Assigned task: The required result is the number of lines below that hold the word "grey", stated without anything else.

Material for the task:

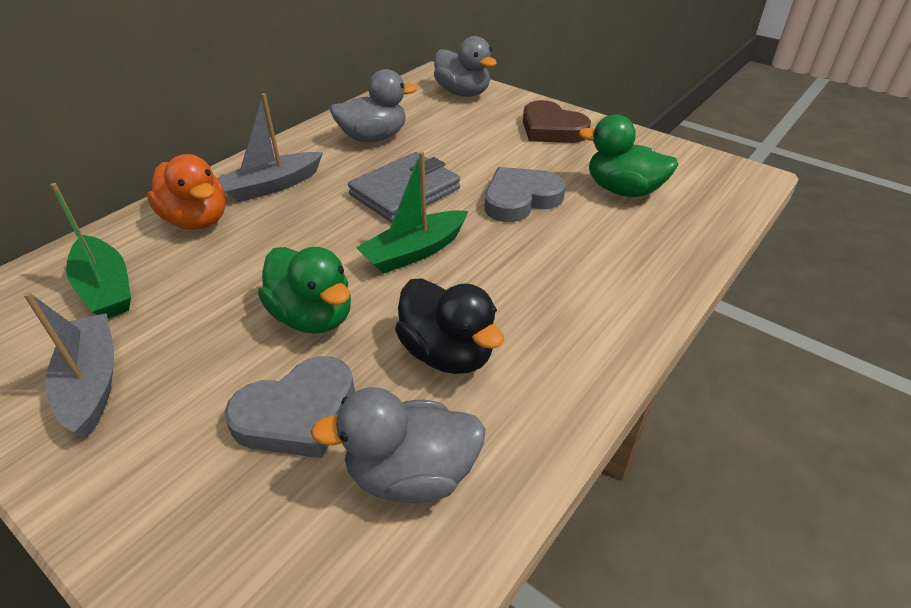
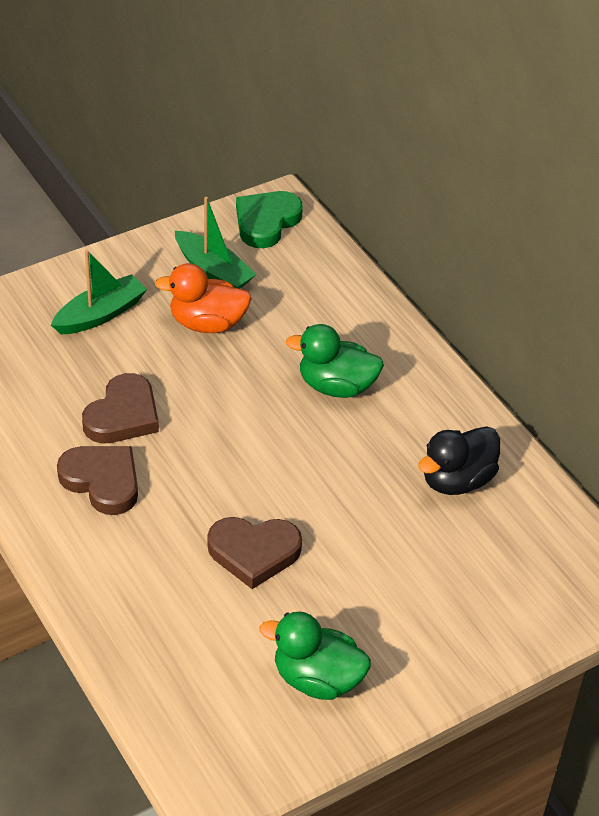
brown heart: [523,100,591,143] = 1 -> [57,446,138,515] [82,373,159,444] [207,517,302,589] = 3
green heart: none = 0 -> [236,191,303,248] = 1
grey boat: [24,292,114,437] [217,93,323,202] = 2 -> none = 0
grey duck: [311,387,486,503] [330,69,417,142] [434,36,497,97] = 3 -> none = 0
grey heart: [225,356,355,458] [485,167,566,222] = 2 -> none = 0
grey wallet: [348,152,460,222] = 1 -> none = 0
...
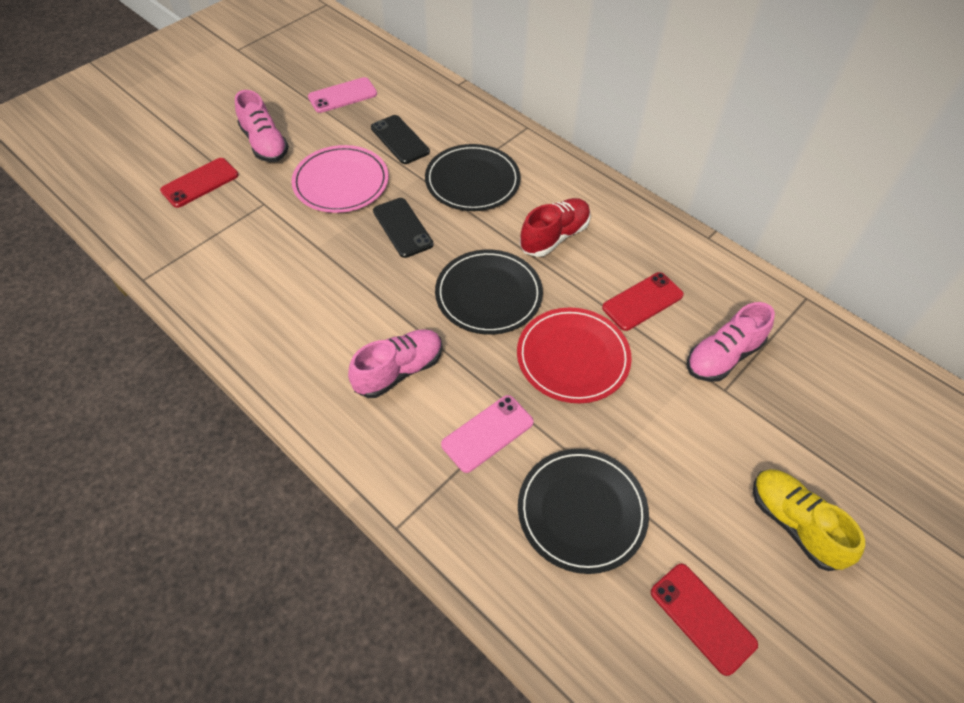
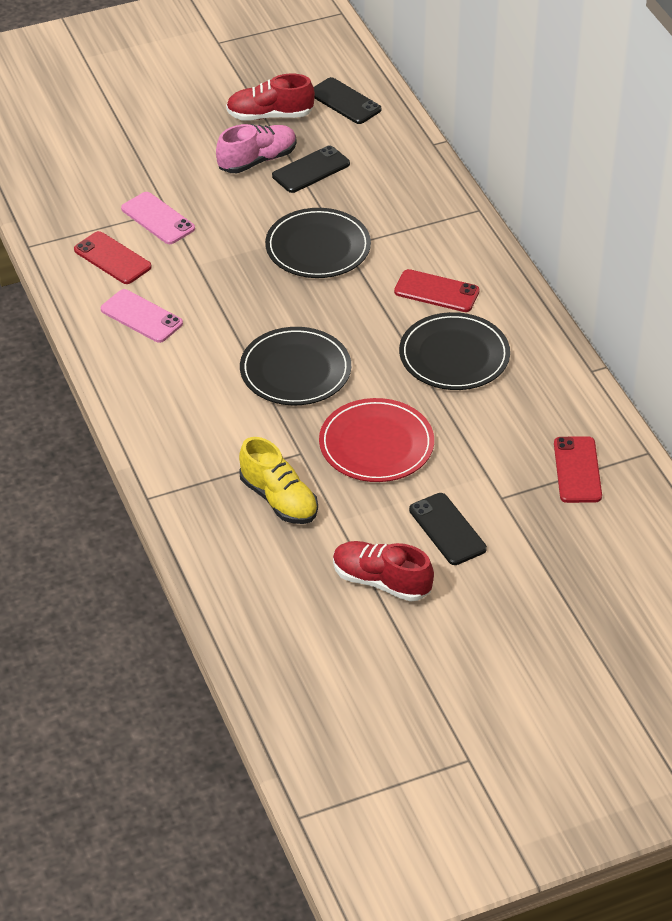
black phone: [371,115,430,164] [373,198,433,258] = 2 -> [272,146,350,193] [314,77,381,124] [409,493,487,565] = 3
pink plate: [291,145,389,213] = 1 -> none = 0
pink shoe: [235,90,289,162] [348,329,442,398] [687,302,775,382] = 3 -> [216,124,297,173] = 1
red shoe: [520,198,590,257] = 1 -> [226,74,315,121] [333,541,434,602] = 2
==
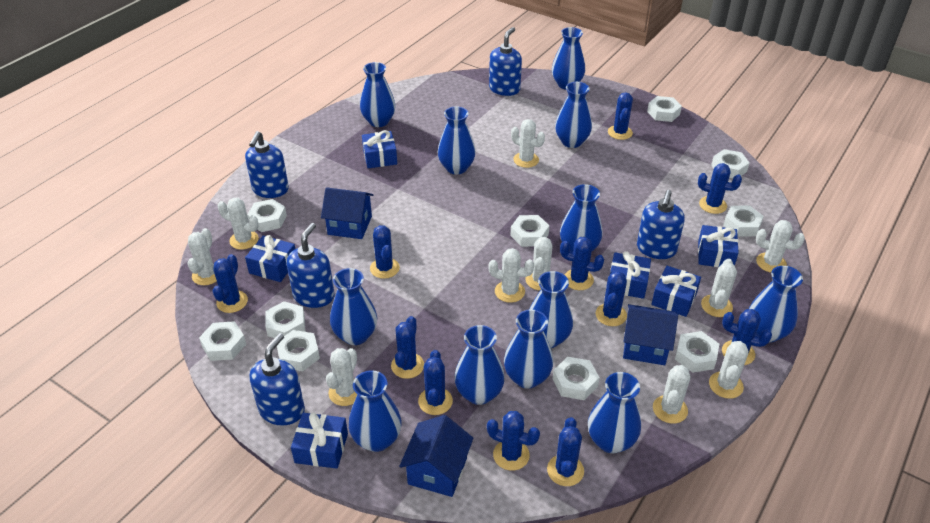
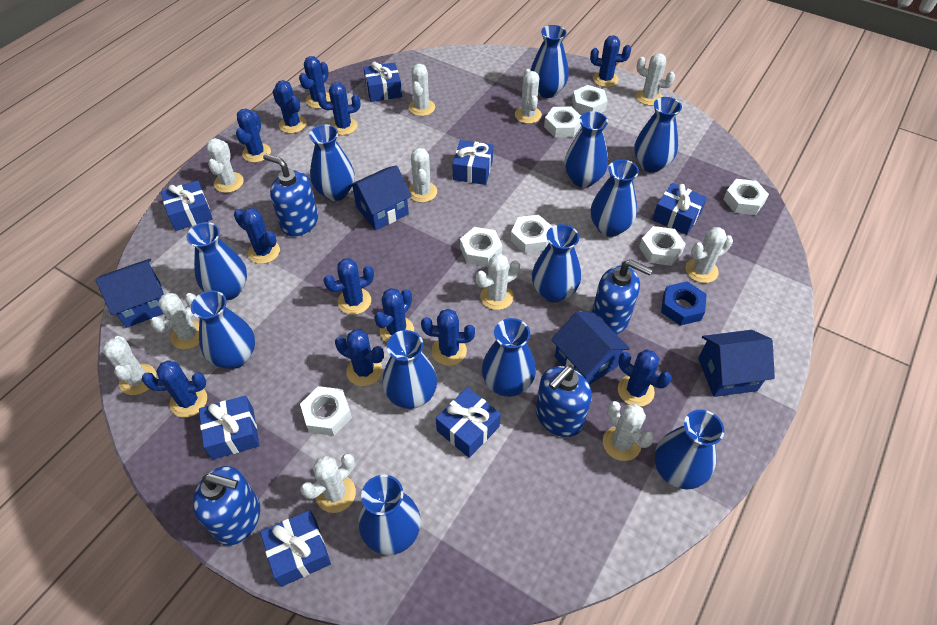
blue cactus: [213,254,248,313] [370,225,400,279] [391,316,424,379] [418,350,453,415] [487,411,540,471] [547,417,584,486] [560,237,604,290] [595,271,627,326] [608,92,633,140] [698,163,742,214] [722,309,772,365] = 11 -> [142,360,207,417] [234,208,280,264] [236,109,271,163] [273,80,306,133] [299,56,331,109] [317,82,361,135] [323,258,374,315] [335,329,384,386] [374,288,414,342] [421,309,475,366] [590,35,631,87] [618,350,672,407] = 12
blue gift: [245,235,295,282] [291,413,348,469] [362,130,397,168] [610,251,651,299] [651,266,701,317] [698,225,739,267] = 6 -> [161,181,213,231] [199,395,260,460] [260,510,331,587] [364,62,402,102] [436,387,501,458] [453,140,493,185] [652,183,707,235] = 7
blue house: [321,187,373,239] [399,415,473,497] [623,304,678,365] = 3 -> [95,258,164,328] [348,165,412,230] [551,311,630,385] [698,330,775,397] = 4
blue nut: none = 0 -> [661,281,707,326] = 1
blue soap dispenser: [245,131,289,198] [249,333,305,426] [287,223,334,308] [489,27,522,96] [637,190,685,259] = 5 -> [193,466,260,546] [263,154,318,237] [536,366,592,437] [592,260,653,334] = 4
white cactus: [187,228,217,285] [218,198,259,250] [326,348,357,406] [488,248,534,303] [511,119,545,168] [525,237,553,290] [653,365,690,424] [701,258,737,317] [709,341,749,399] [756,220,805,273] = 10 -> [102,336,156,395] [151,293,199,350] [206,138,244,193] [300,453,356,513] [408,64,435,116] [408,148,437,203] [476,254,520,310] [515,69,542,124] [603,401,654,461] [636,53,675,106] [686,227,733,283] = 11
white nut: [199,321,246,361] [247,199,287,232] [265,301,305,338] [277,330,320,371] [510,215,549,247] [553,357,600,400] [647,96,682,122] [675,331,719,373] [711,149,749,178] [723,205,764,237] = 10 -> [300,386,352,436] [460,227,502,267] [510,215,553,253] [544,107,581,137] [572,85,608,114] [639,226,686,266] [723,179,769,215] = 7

Final answer: 4